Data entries
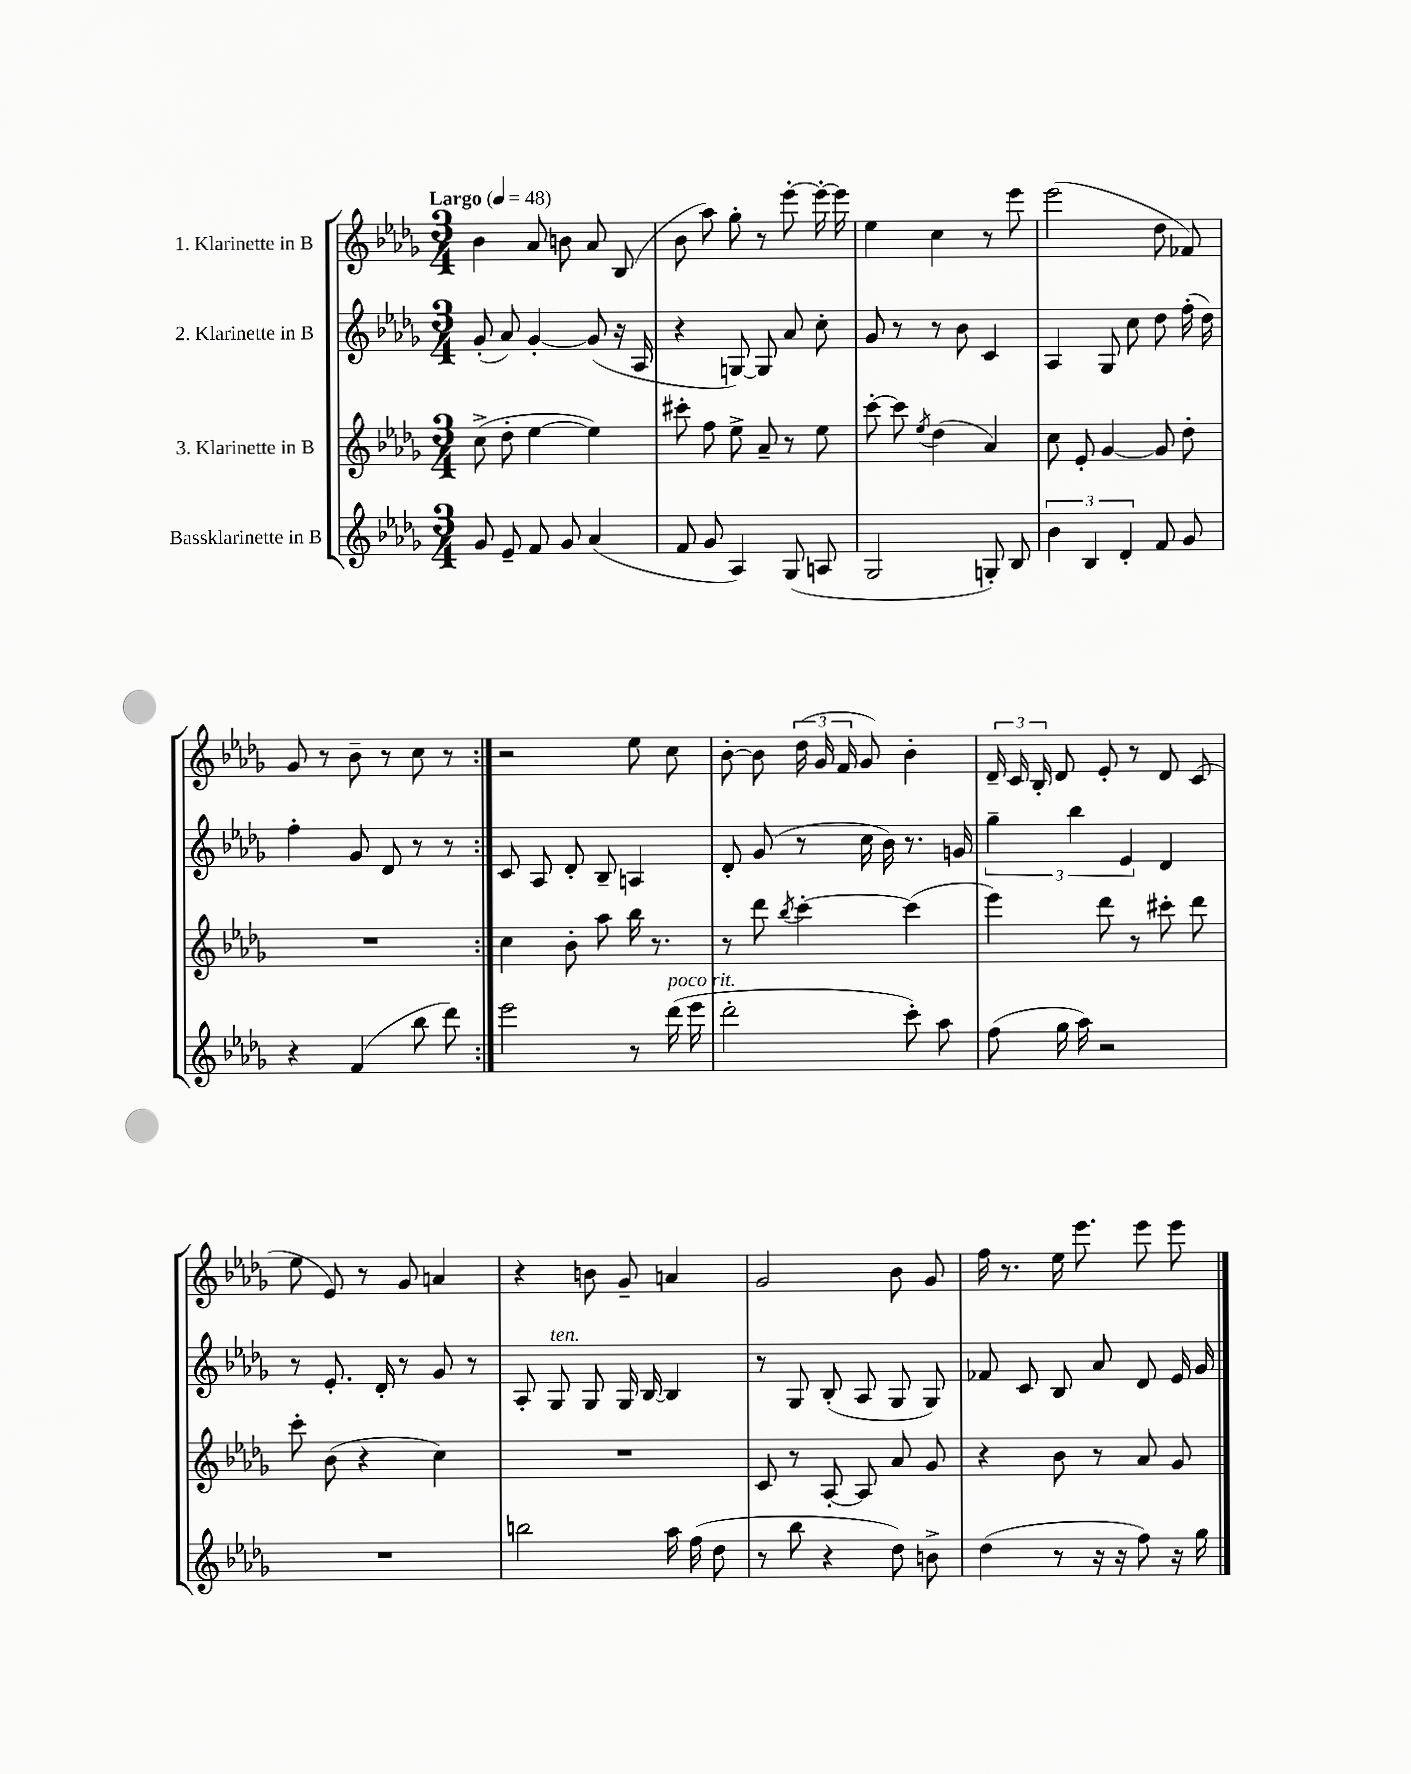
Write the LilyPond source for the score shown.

<<
\new StaffGroup <<
\new Staff = "s0" \with { instrumentName = "1. Klarinette in B" } {
    \clef treble \key des \major \numericTimeSignature \time 3/4 \tempo "Largo" 4 = 48
    \autoBeamOff \repeat volta 2 { bes'4 aes'8 b'8 aes'8 bes8( |
    bes'8 aes''8) ges''8-. r8 ees'''8~-. ees'''16~-. ees'''16 |
    ees''4 c''4 r8 ees'''8 |
    ees'''2( des''8 fes'8) |
    ges'8 r8 bes'8-- r8 c''8 r8 | }
    r2 ees''8 c''8 |
    bes'8~-. bes'8 \tuplet 3/2 { des''16( ges'16 f'16 } ges'8) bes'4-. |
    \tuplet 3/2 { des'16-- c'16 bes16-. } des'8 ees'8-. r8 des'8 c'8( |
    ees''8 ees'8) r8 ges'8 a'4 |
    r4 b'8 ges'8-- a'4 |
    ges'2 bes'8 ges'8 |
    f''16 r8. ees''16 ees'''8. ees'''8 ees'''8 \bar "|." |
}
\new Staff = "s1" \with { instrumentName = "2. Klarinette in B" } {
    \clef treble \key des \major \numericTimeSignature \time 3/4
    \autoBeamOff \repeat volta 2 { ges'8-.( aes'8) ges'4~-. ges'8( r16 aes16 |
    r4 g8~) g8 aes'8 c''8-. |
    ges'8 r8 r8 bes'8 c'4 |
    aes4 ges8 c''8 des''8 f''16-.( des''16) |
    f''4-. ges'8 des'8 r8 r8 | }
    c'8 aes8 des'8-. bes8-- a4 |
    des'8-. ges'8( r8 c''16 bes'16) r8. g'16 |
    \tuplet 3/2 { ges''4-- bes''4 ees'4 } des'4 |
    r8 ees'8.-. des'16-. r8 ges'8 r8 |
    aes8-. ges8^\markup { \italic "ten." } ges8 ges16 bes16~ bes4 |
    r8 ges8 bes8-.( aes8 ges8 ges8) |
    fes'8 c'8 bes8 aes'8 des'8 ees'16 ges'16 \bar "|." |
}
\new Staff = "s2" \with { instrumentName = "3. Klarinette in B" } {
    \clef treble \key des \major \numericTimeSignature \time 3/4
    \autoBeamOff \repeat volta 2 { c''8->( des''8-. ees''4~ ees''4) |
    cis'''8-. f''8 ees''8-> aes'8-- r8 ees''8 |
    c'''8~-. c'''8 \acciaccatura { ees''8 } des''4( aes'4) |
    c''8 ees'8-. ges'4~ ges'8 des''8-. |
    R2. | }
    c''4 bes'8-. aes''8 bes''16 r8. |
    r8 des'''8 \acciaccatura { bes''8 } c'''4~-. c'''4( |
    ees'''4) des'''8 r8 cis'''8-. des'''8 |
    c'''8-. bes'8( r4 c''4) |
    R2. |
    c'8 r8 aes8~-. aes8 aes'8 ges'8 |
    r4 bes'8 r8 aes'8 ges'8 \bar "|." |
}
\new Staff = "s3" \with { instrumentName = "Bassklarinette in B" } {
    \clef treble \key des \major \numericTimeSignature \time 3/4
    \autoBeamOff \repeat volta 2 { ges'8 ees'8-- f'8 ges'8 aes'4( |
    f'8 ges'8 aes4) ges8( a8 |
    ges2 g8-.) bes8 |
    \tuplet 3/2 { bes'4 bes4 des'4-. } f'8 ges'8 |
    r4 f'4( bes''8 des'''8) | }
    ees'''2 r8 des'''16^\markup { \italic "poco rit." }( ees'''16 |
    des'''2-. c'''8-.) aes''8 |
    f''8( ges''16 aes''16) r2 |
    R2. |
    b''2 aes''16 f''16( des''8 |
    r8 bes''8 r4 des''8) b'8-> |
    des''4( r8 r16 r16 f''8) r16 ges''16 \bar "|." |
}
>>
>>
\layout { \context { \Score \remove "Bar_number_engraver" } }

> Work to be completed
Find every line in the data above that contains the string "volta" and copy each one.

> Output below
    \autoBeamOff \repeat volta 2 { bes'4 aes'8 b'8 aes'8 bes8( |
    \autoBeamOff \repeat volta 2 { ges'8-.( aes'8) ges'4~-. ges'8( r16 aes16 |
    \autoBeamOff \repeat volta 2 { c''8->( des''8-. ees''4~ ees''4) |
    \autoBeamOff \repeat volta 2 { ges'8 ees'8-- f'8 ges'8 aes'4( |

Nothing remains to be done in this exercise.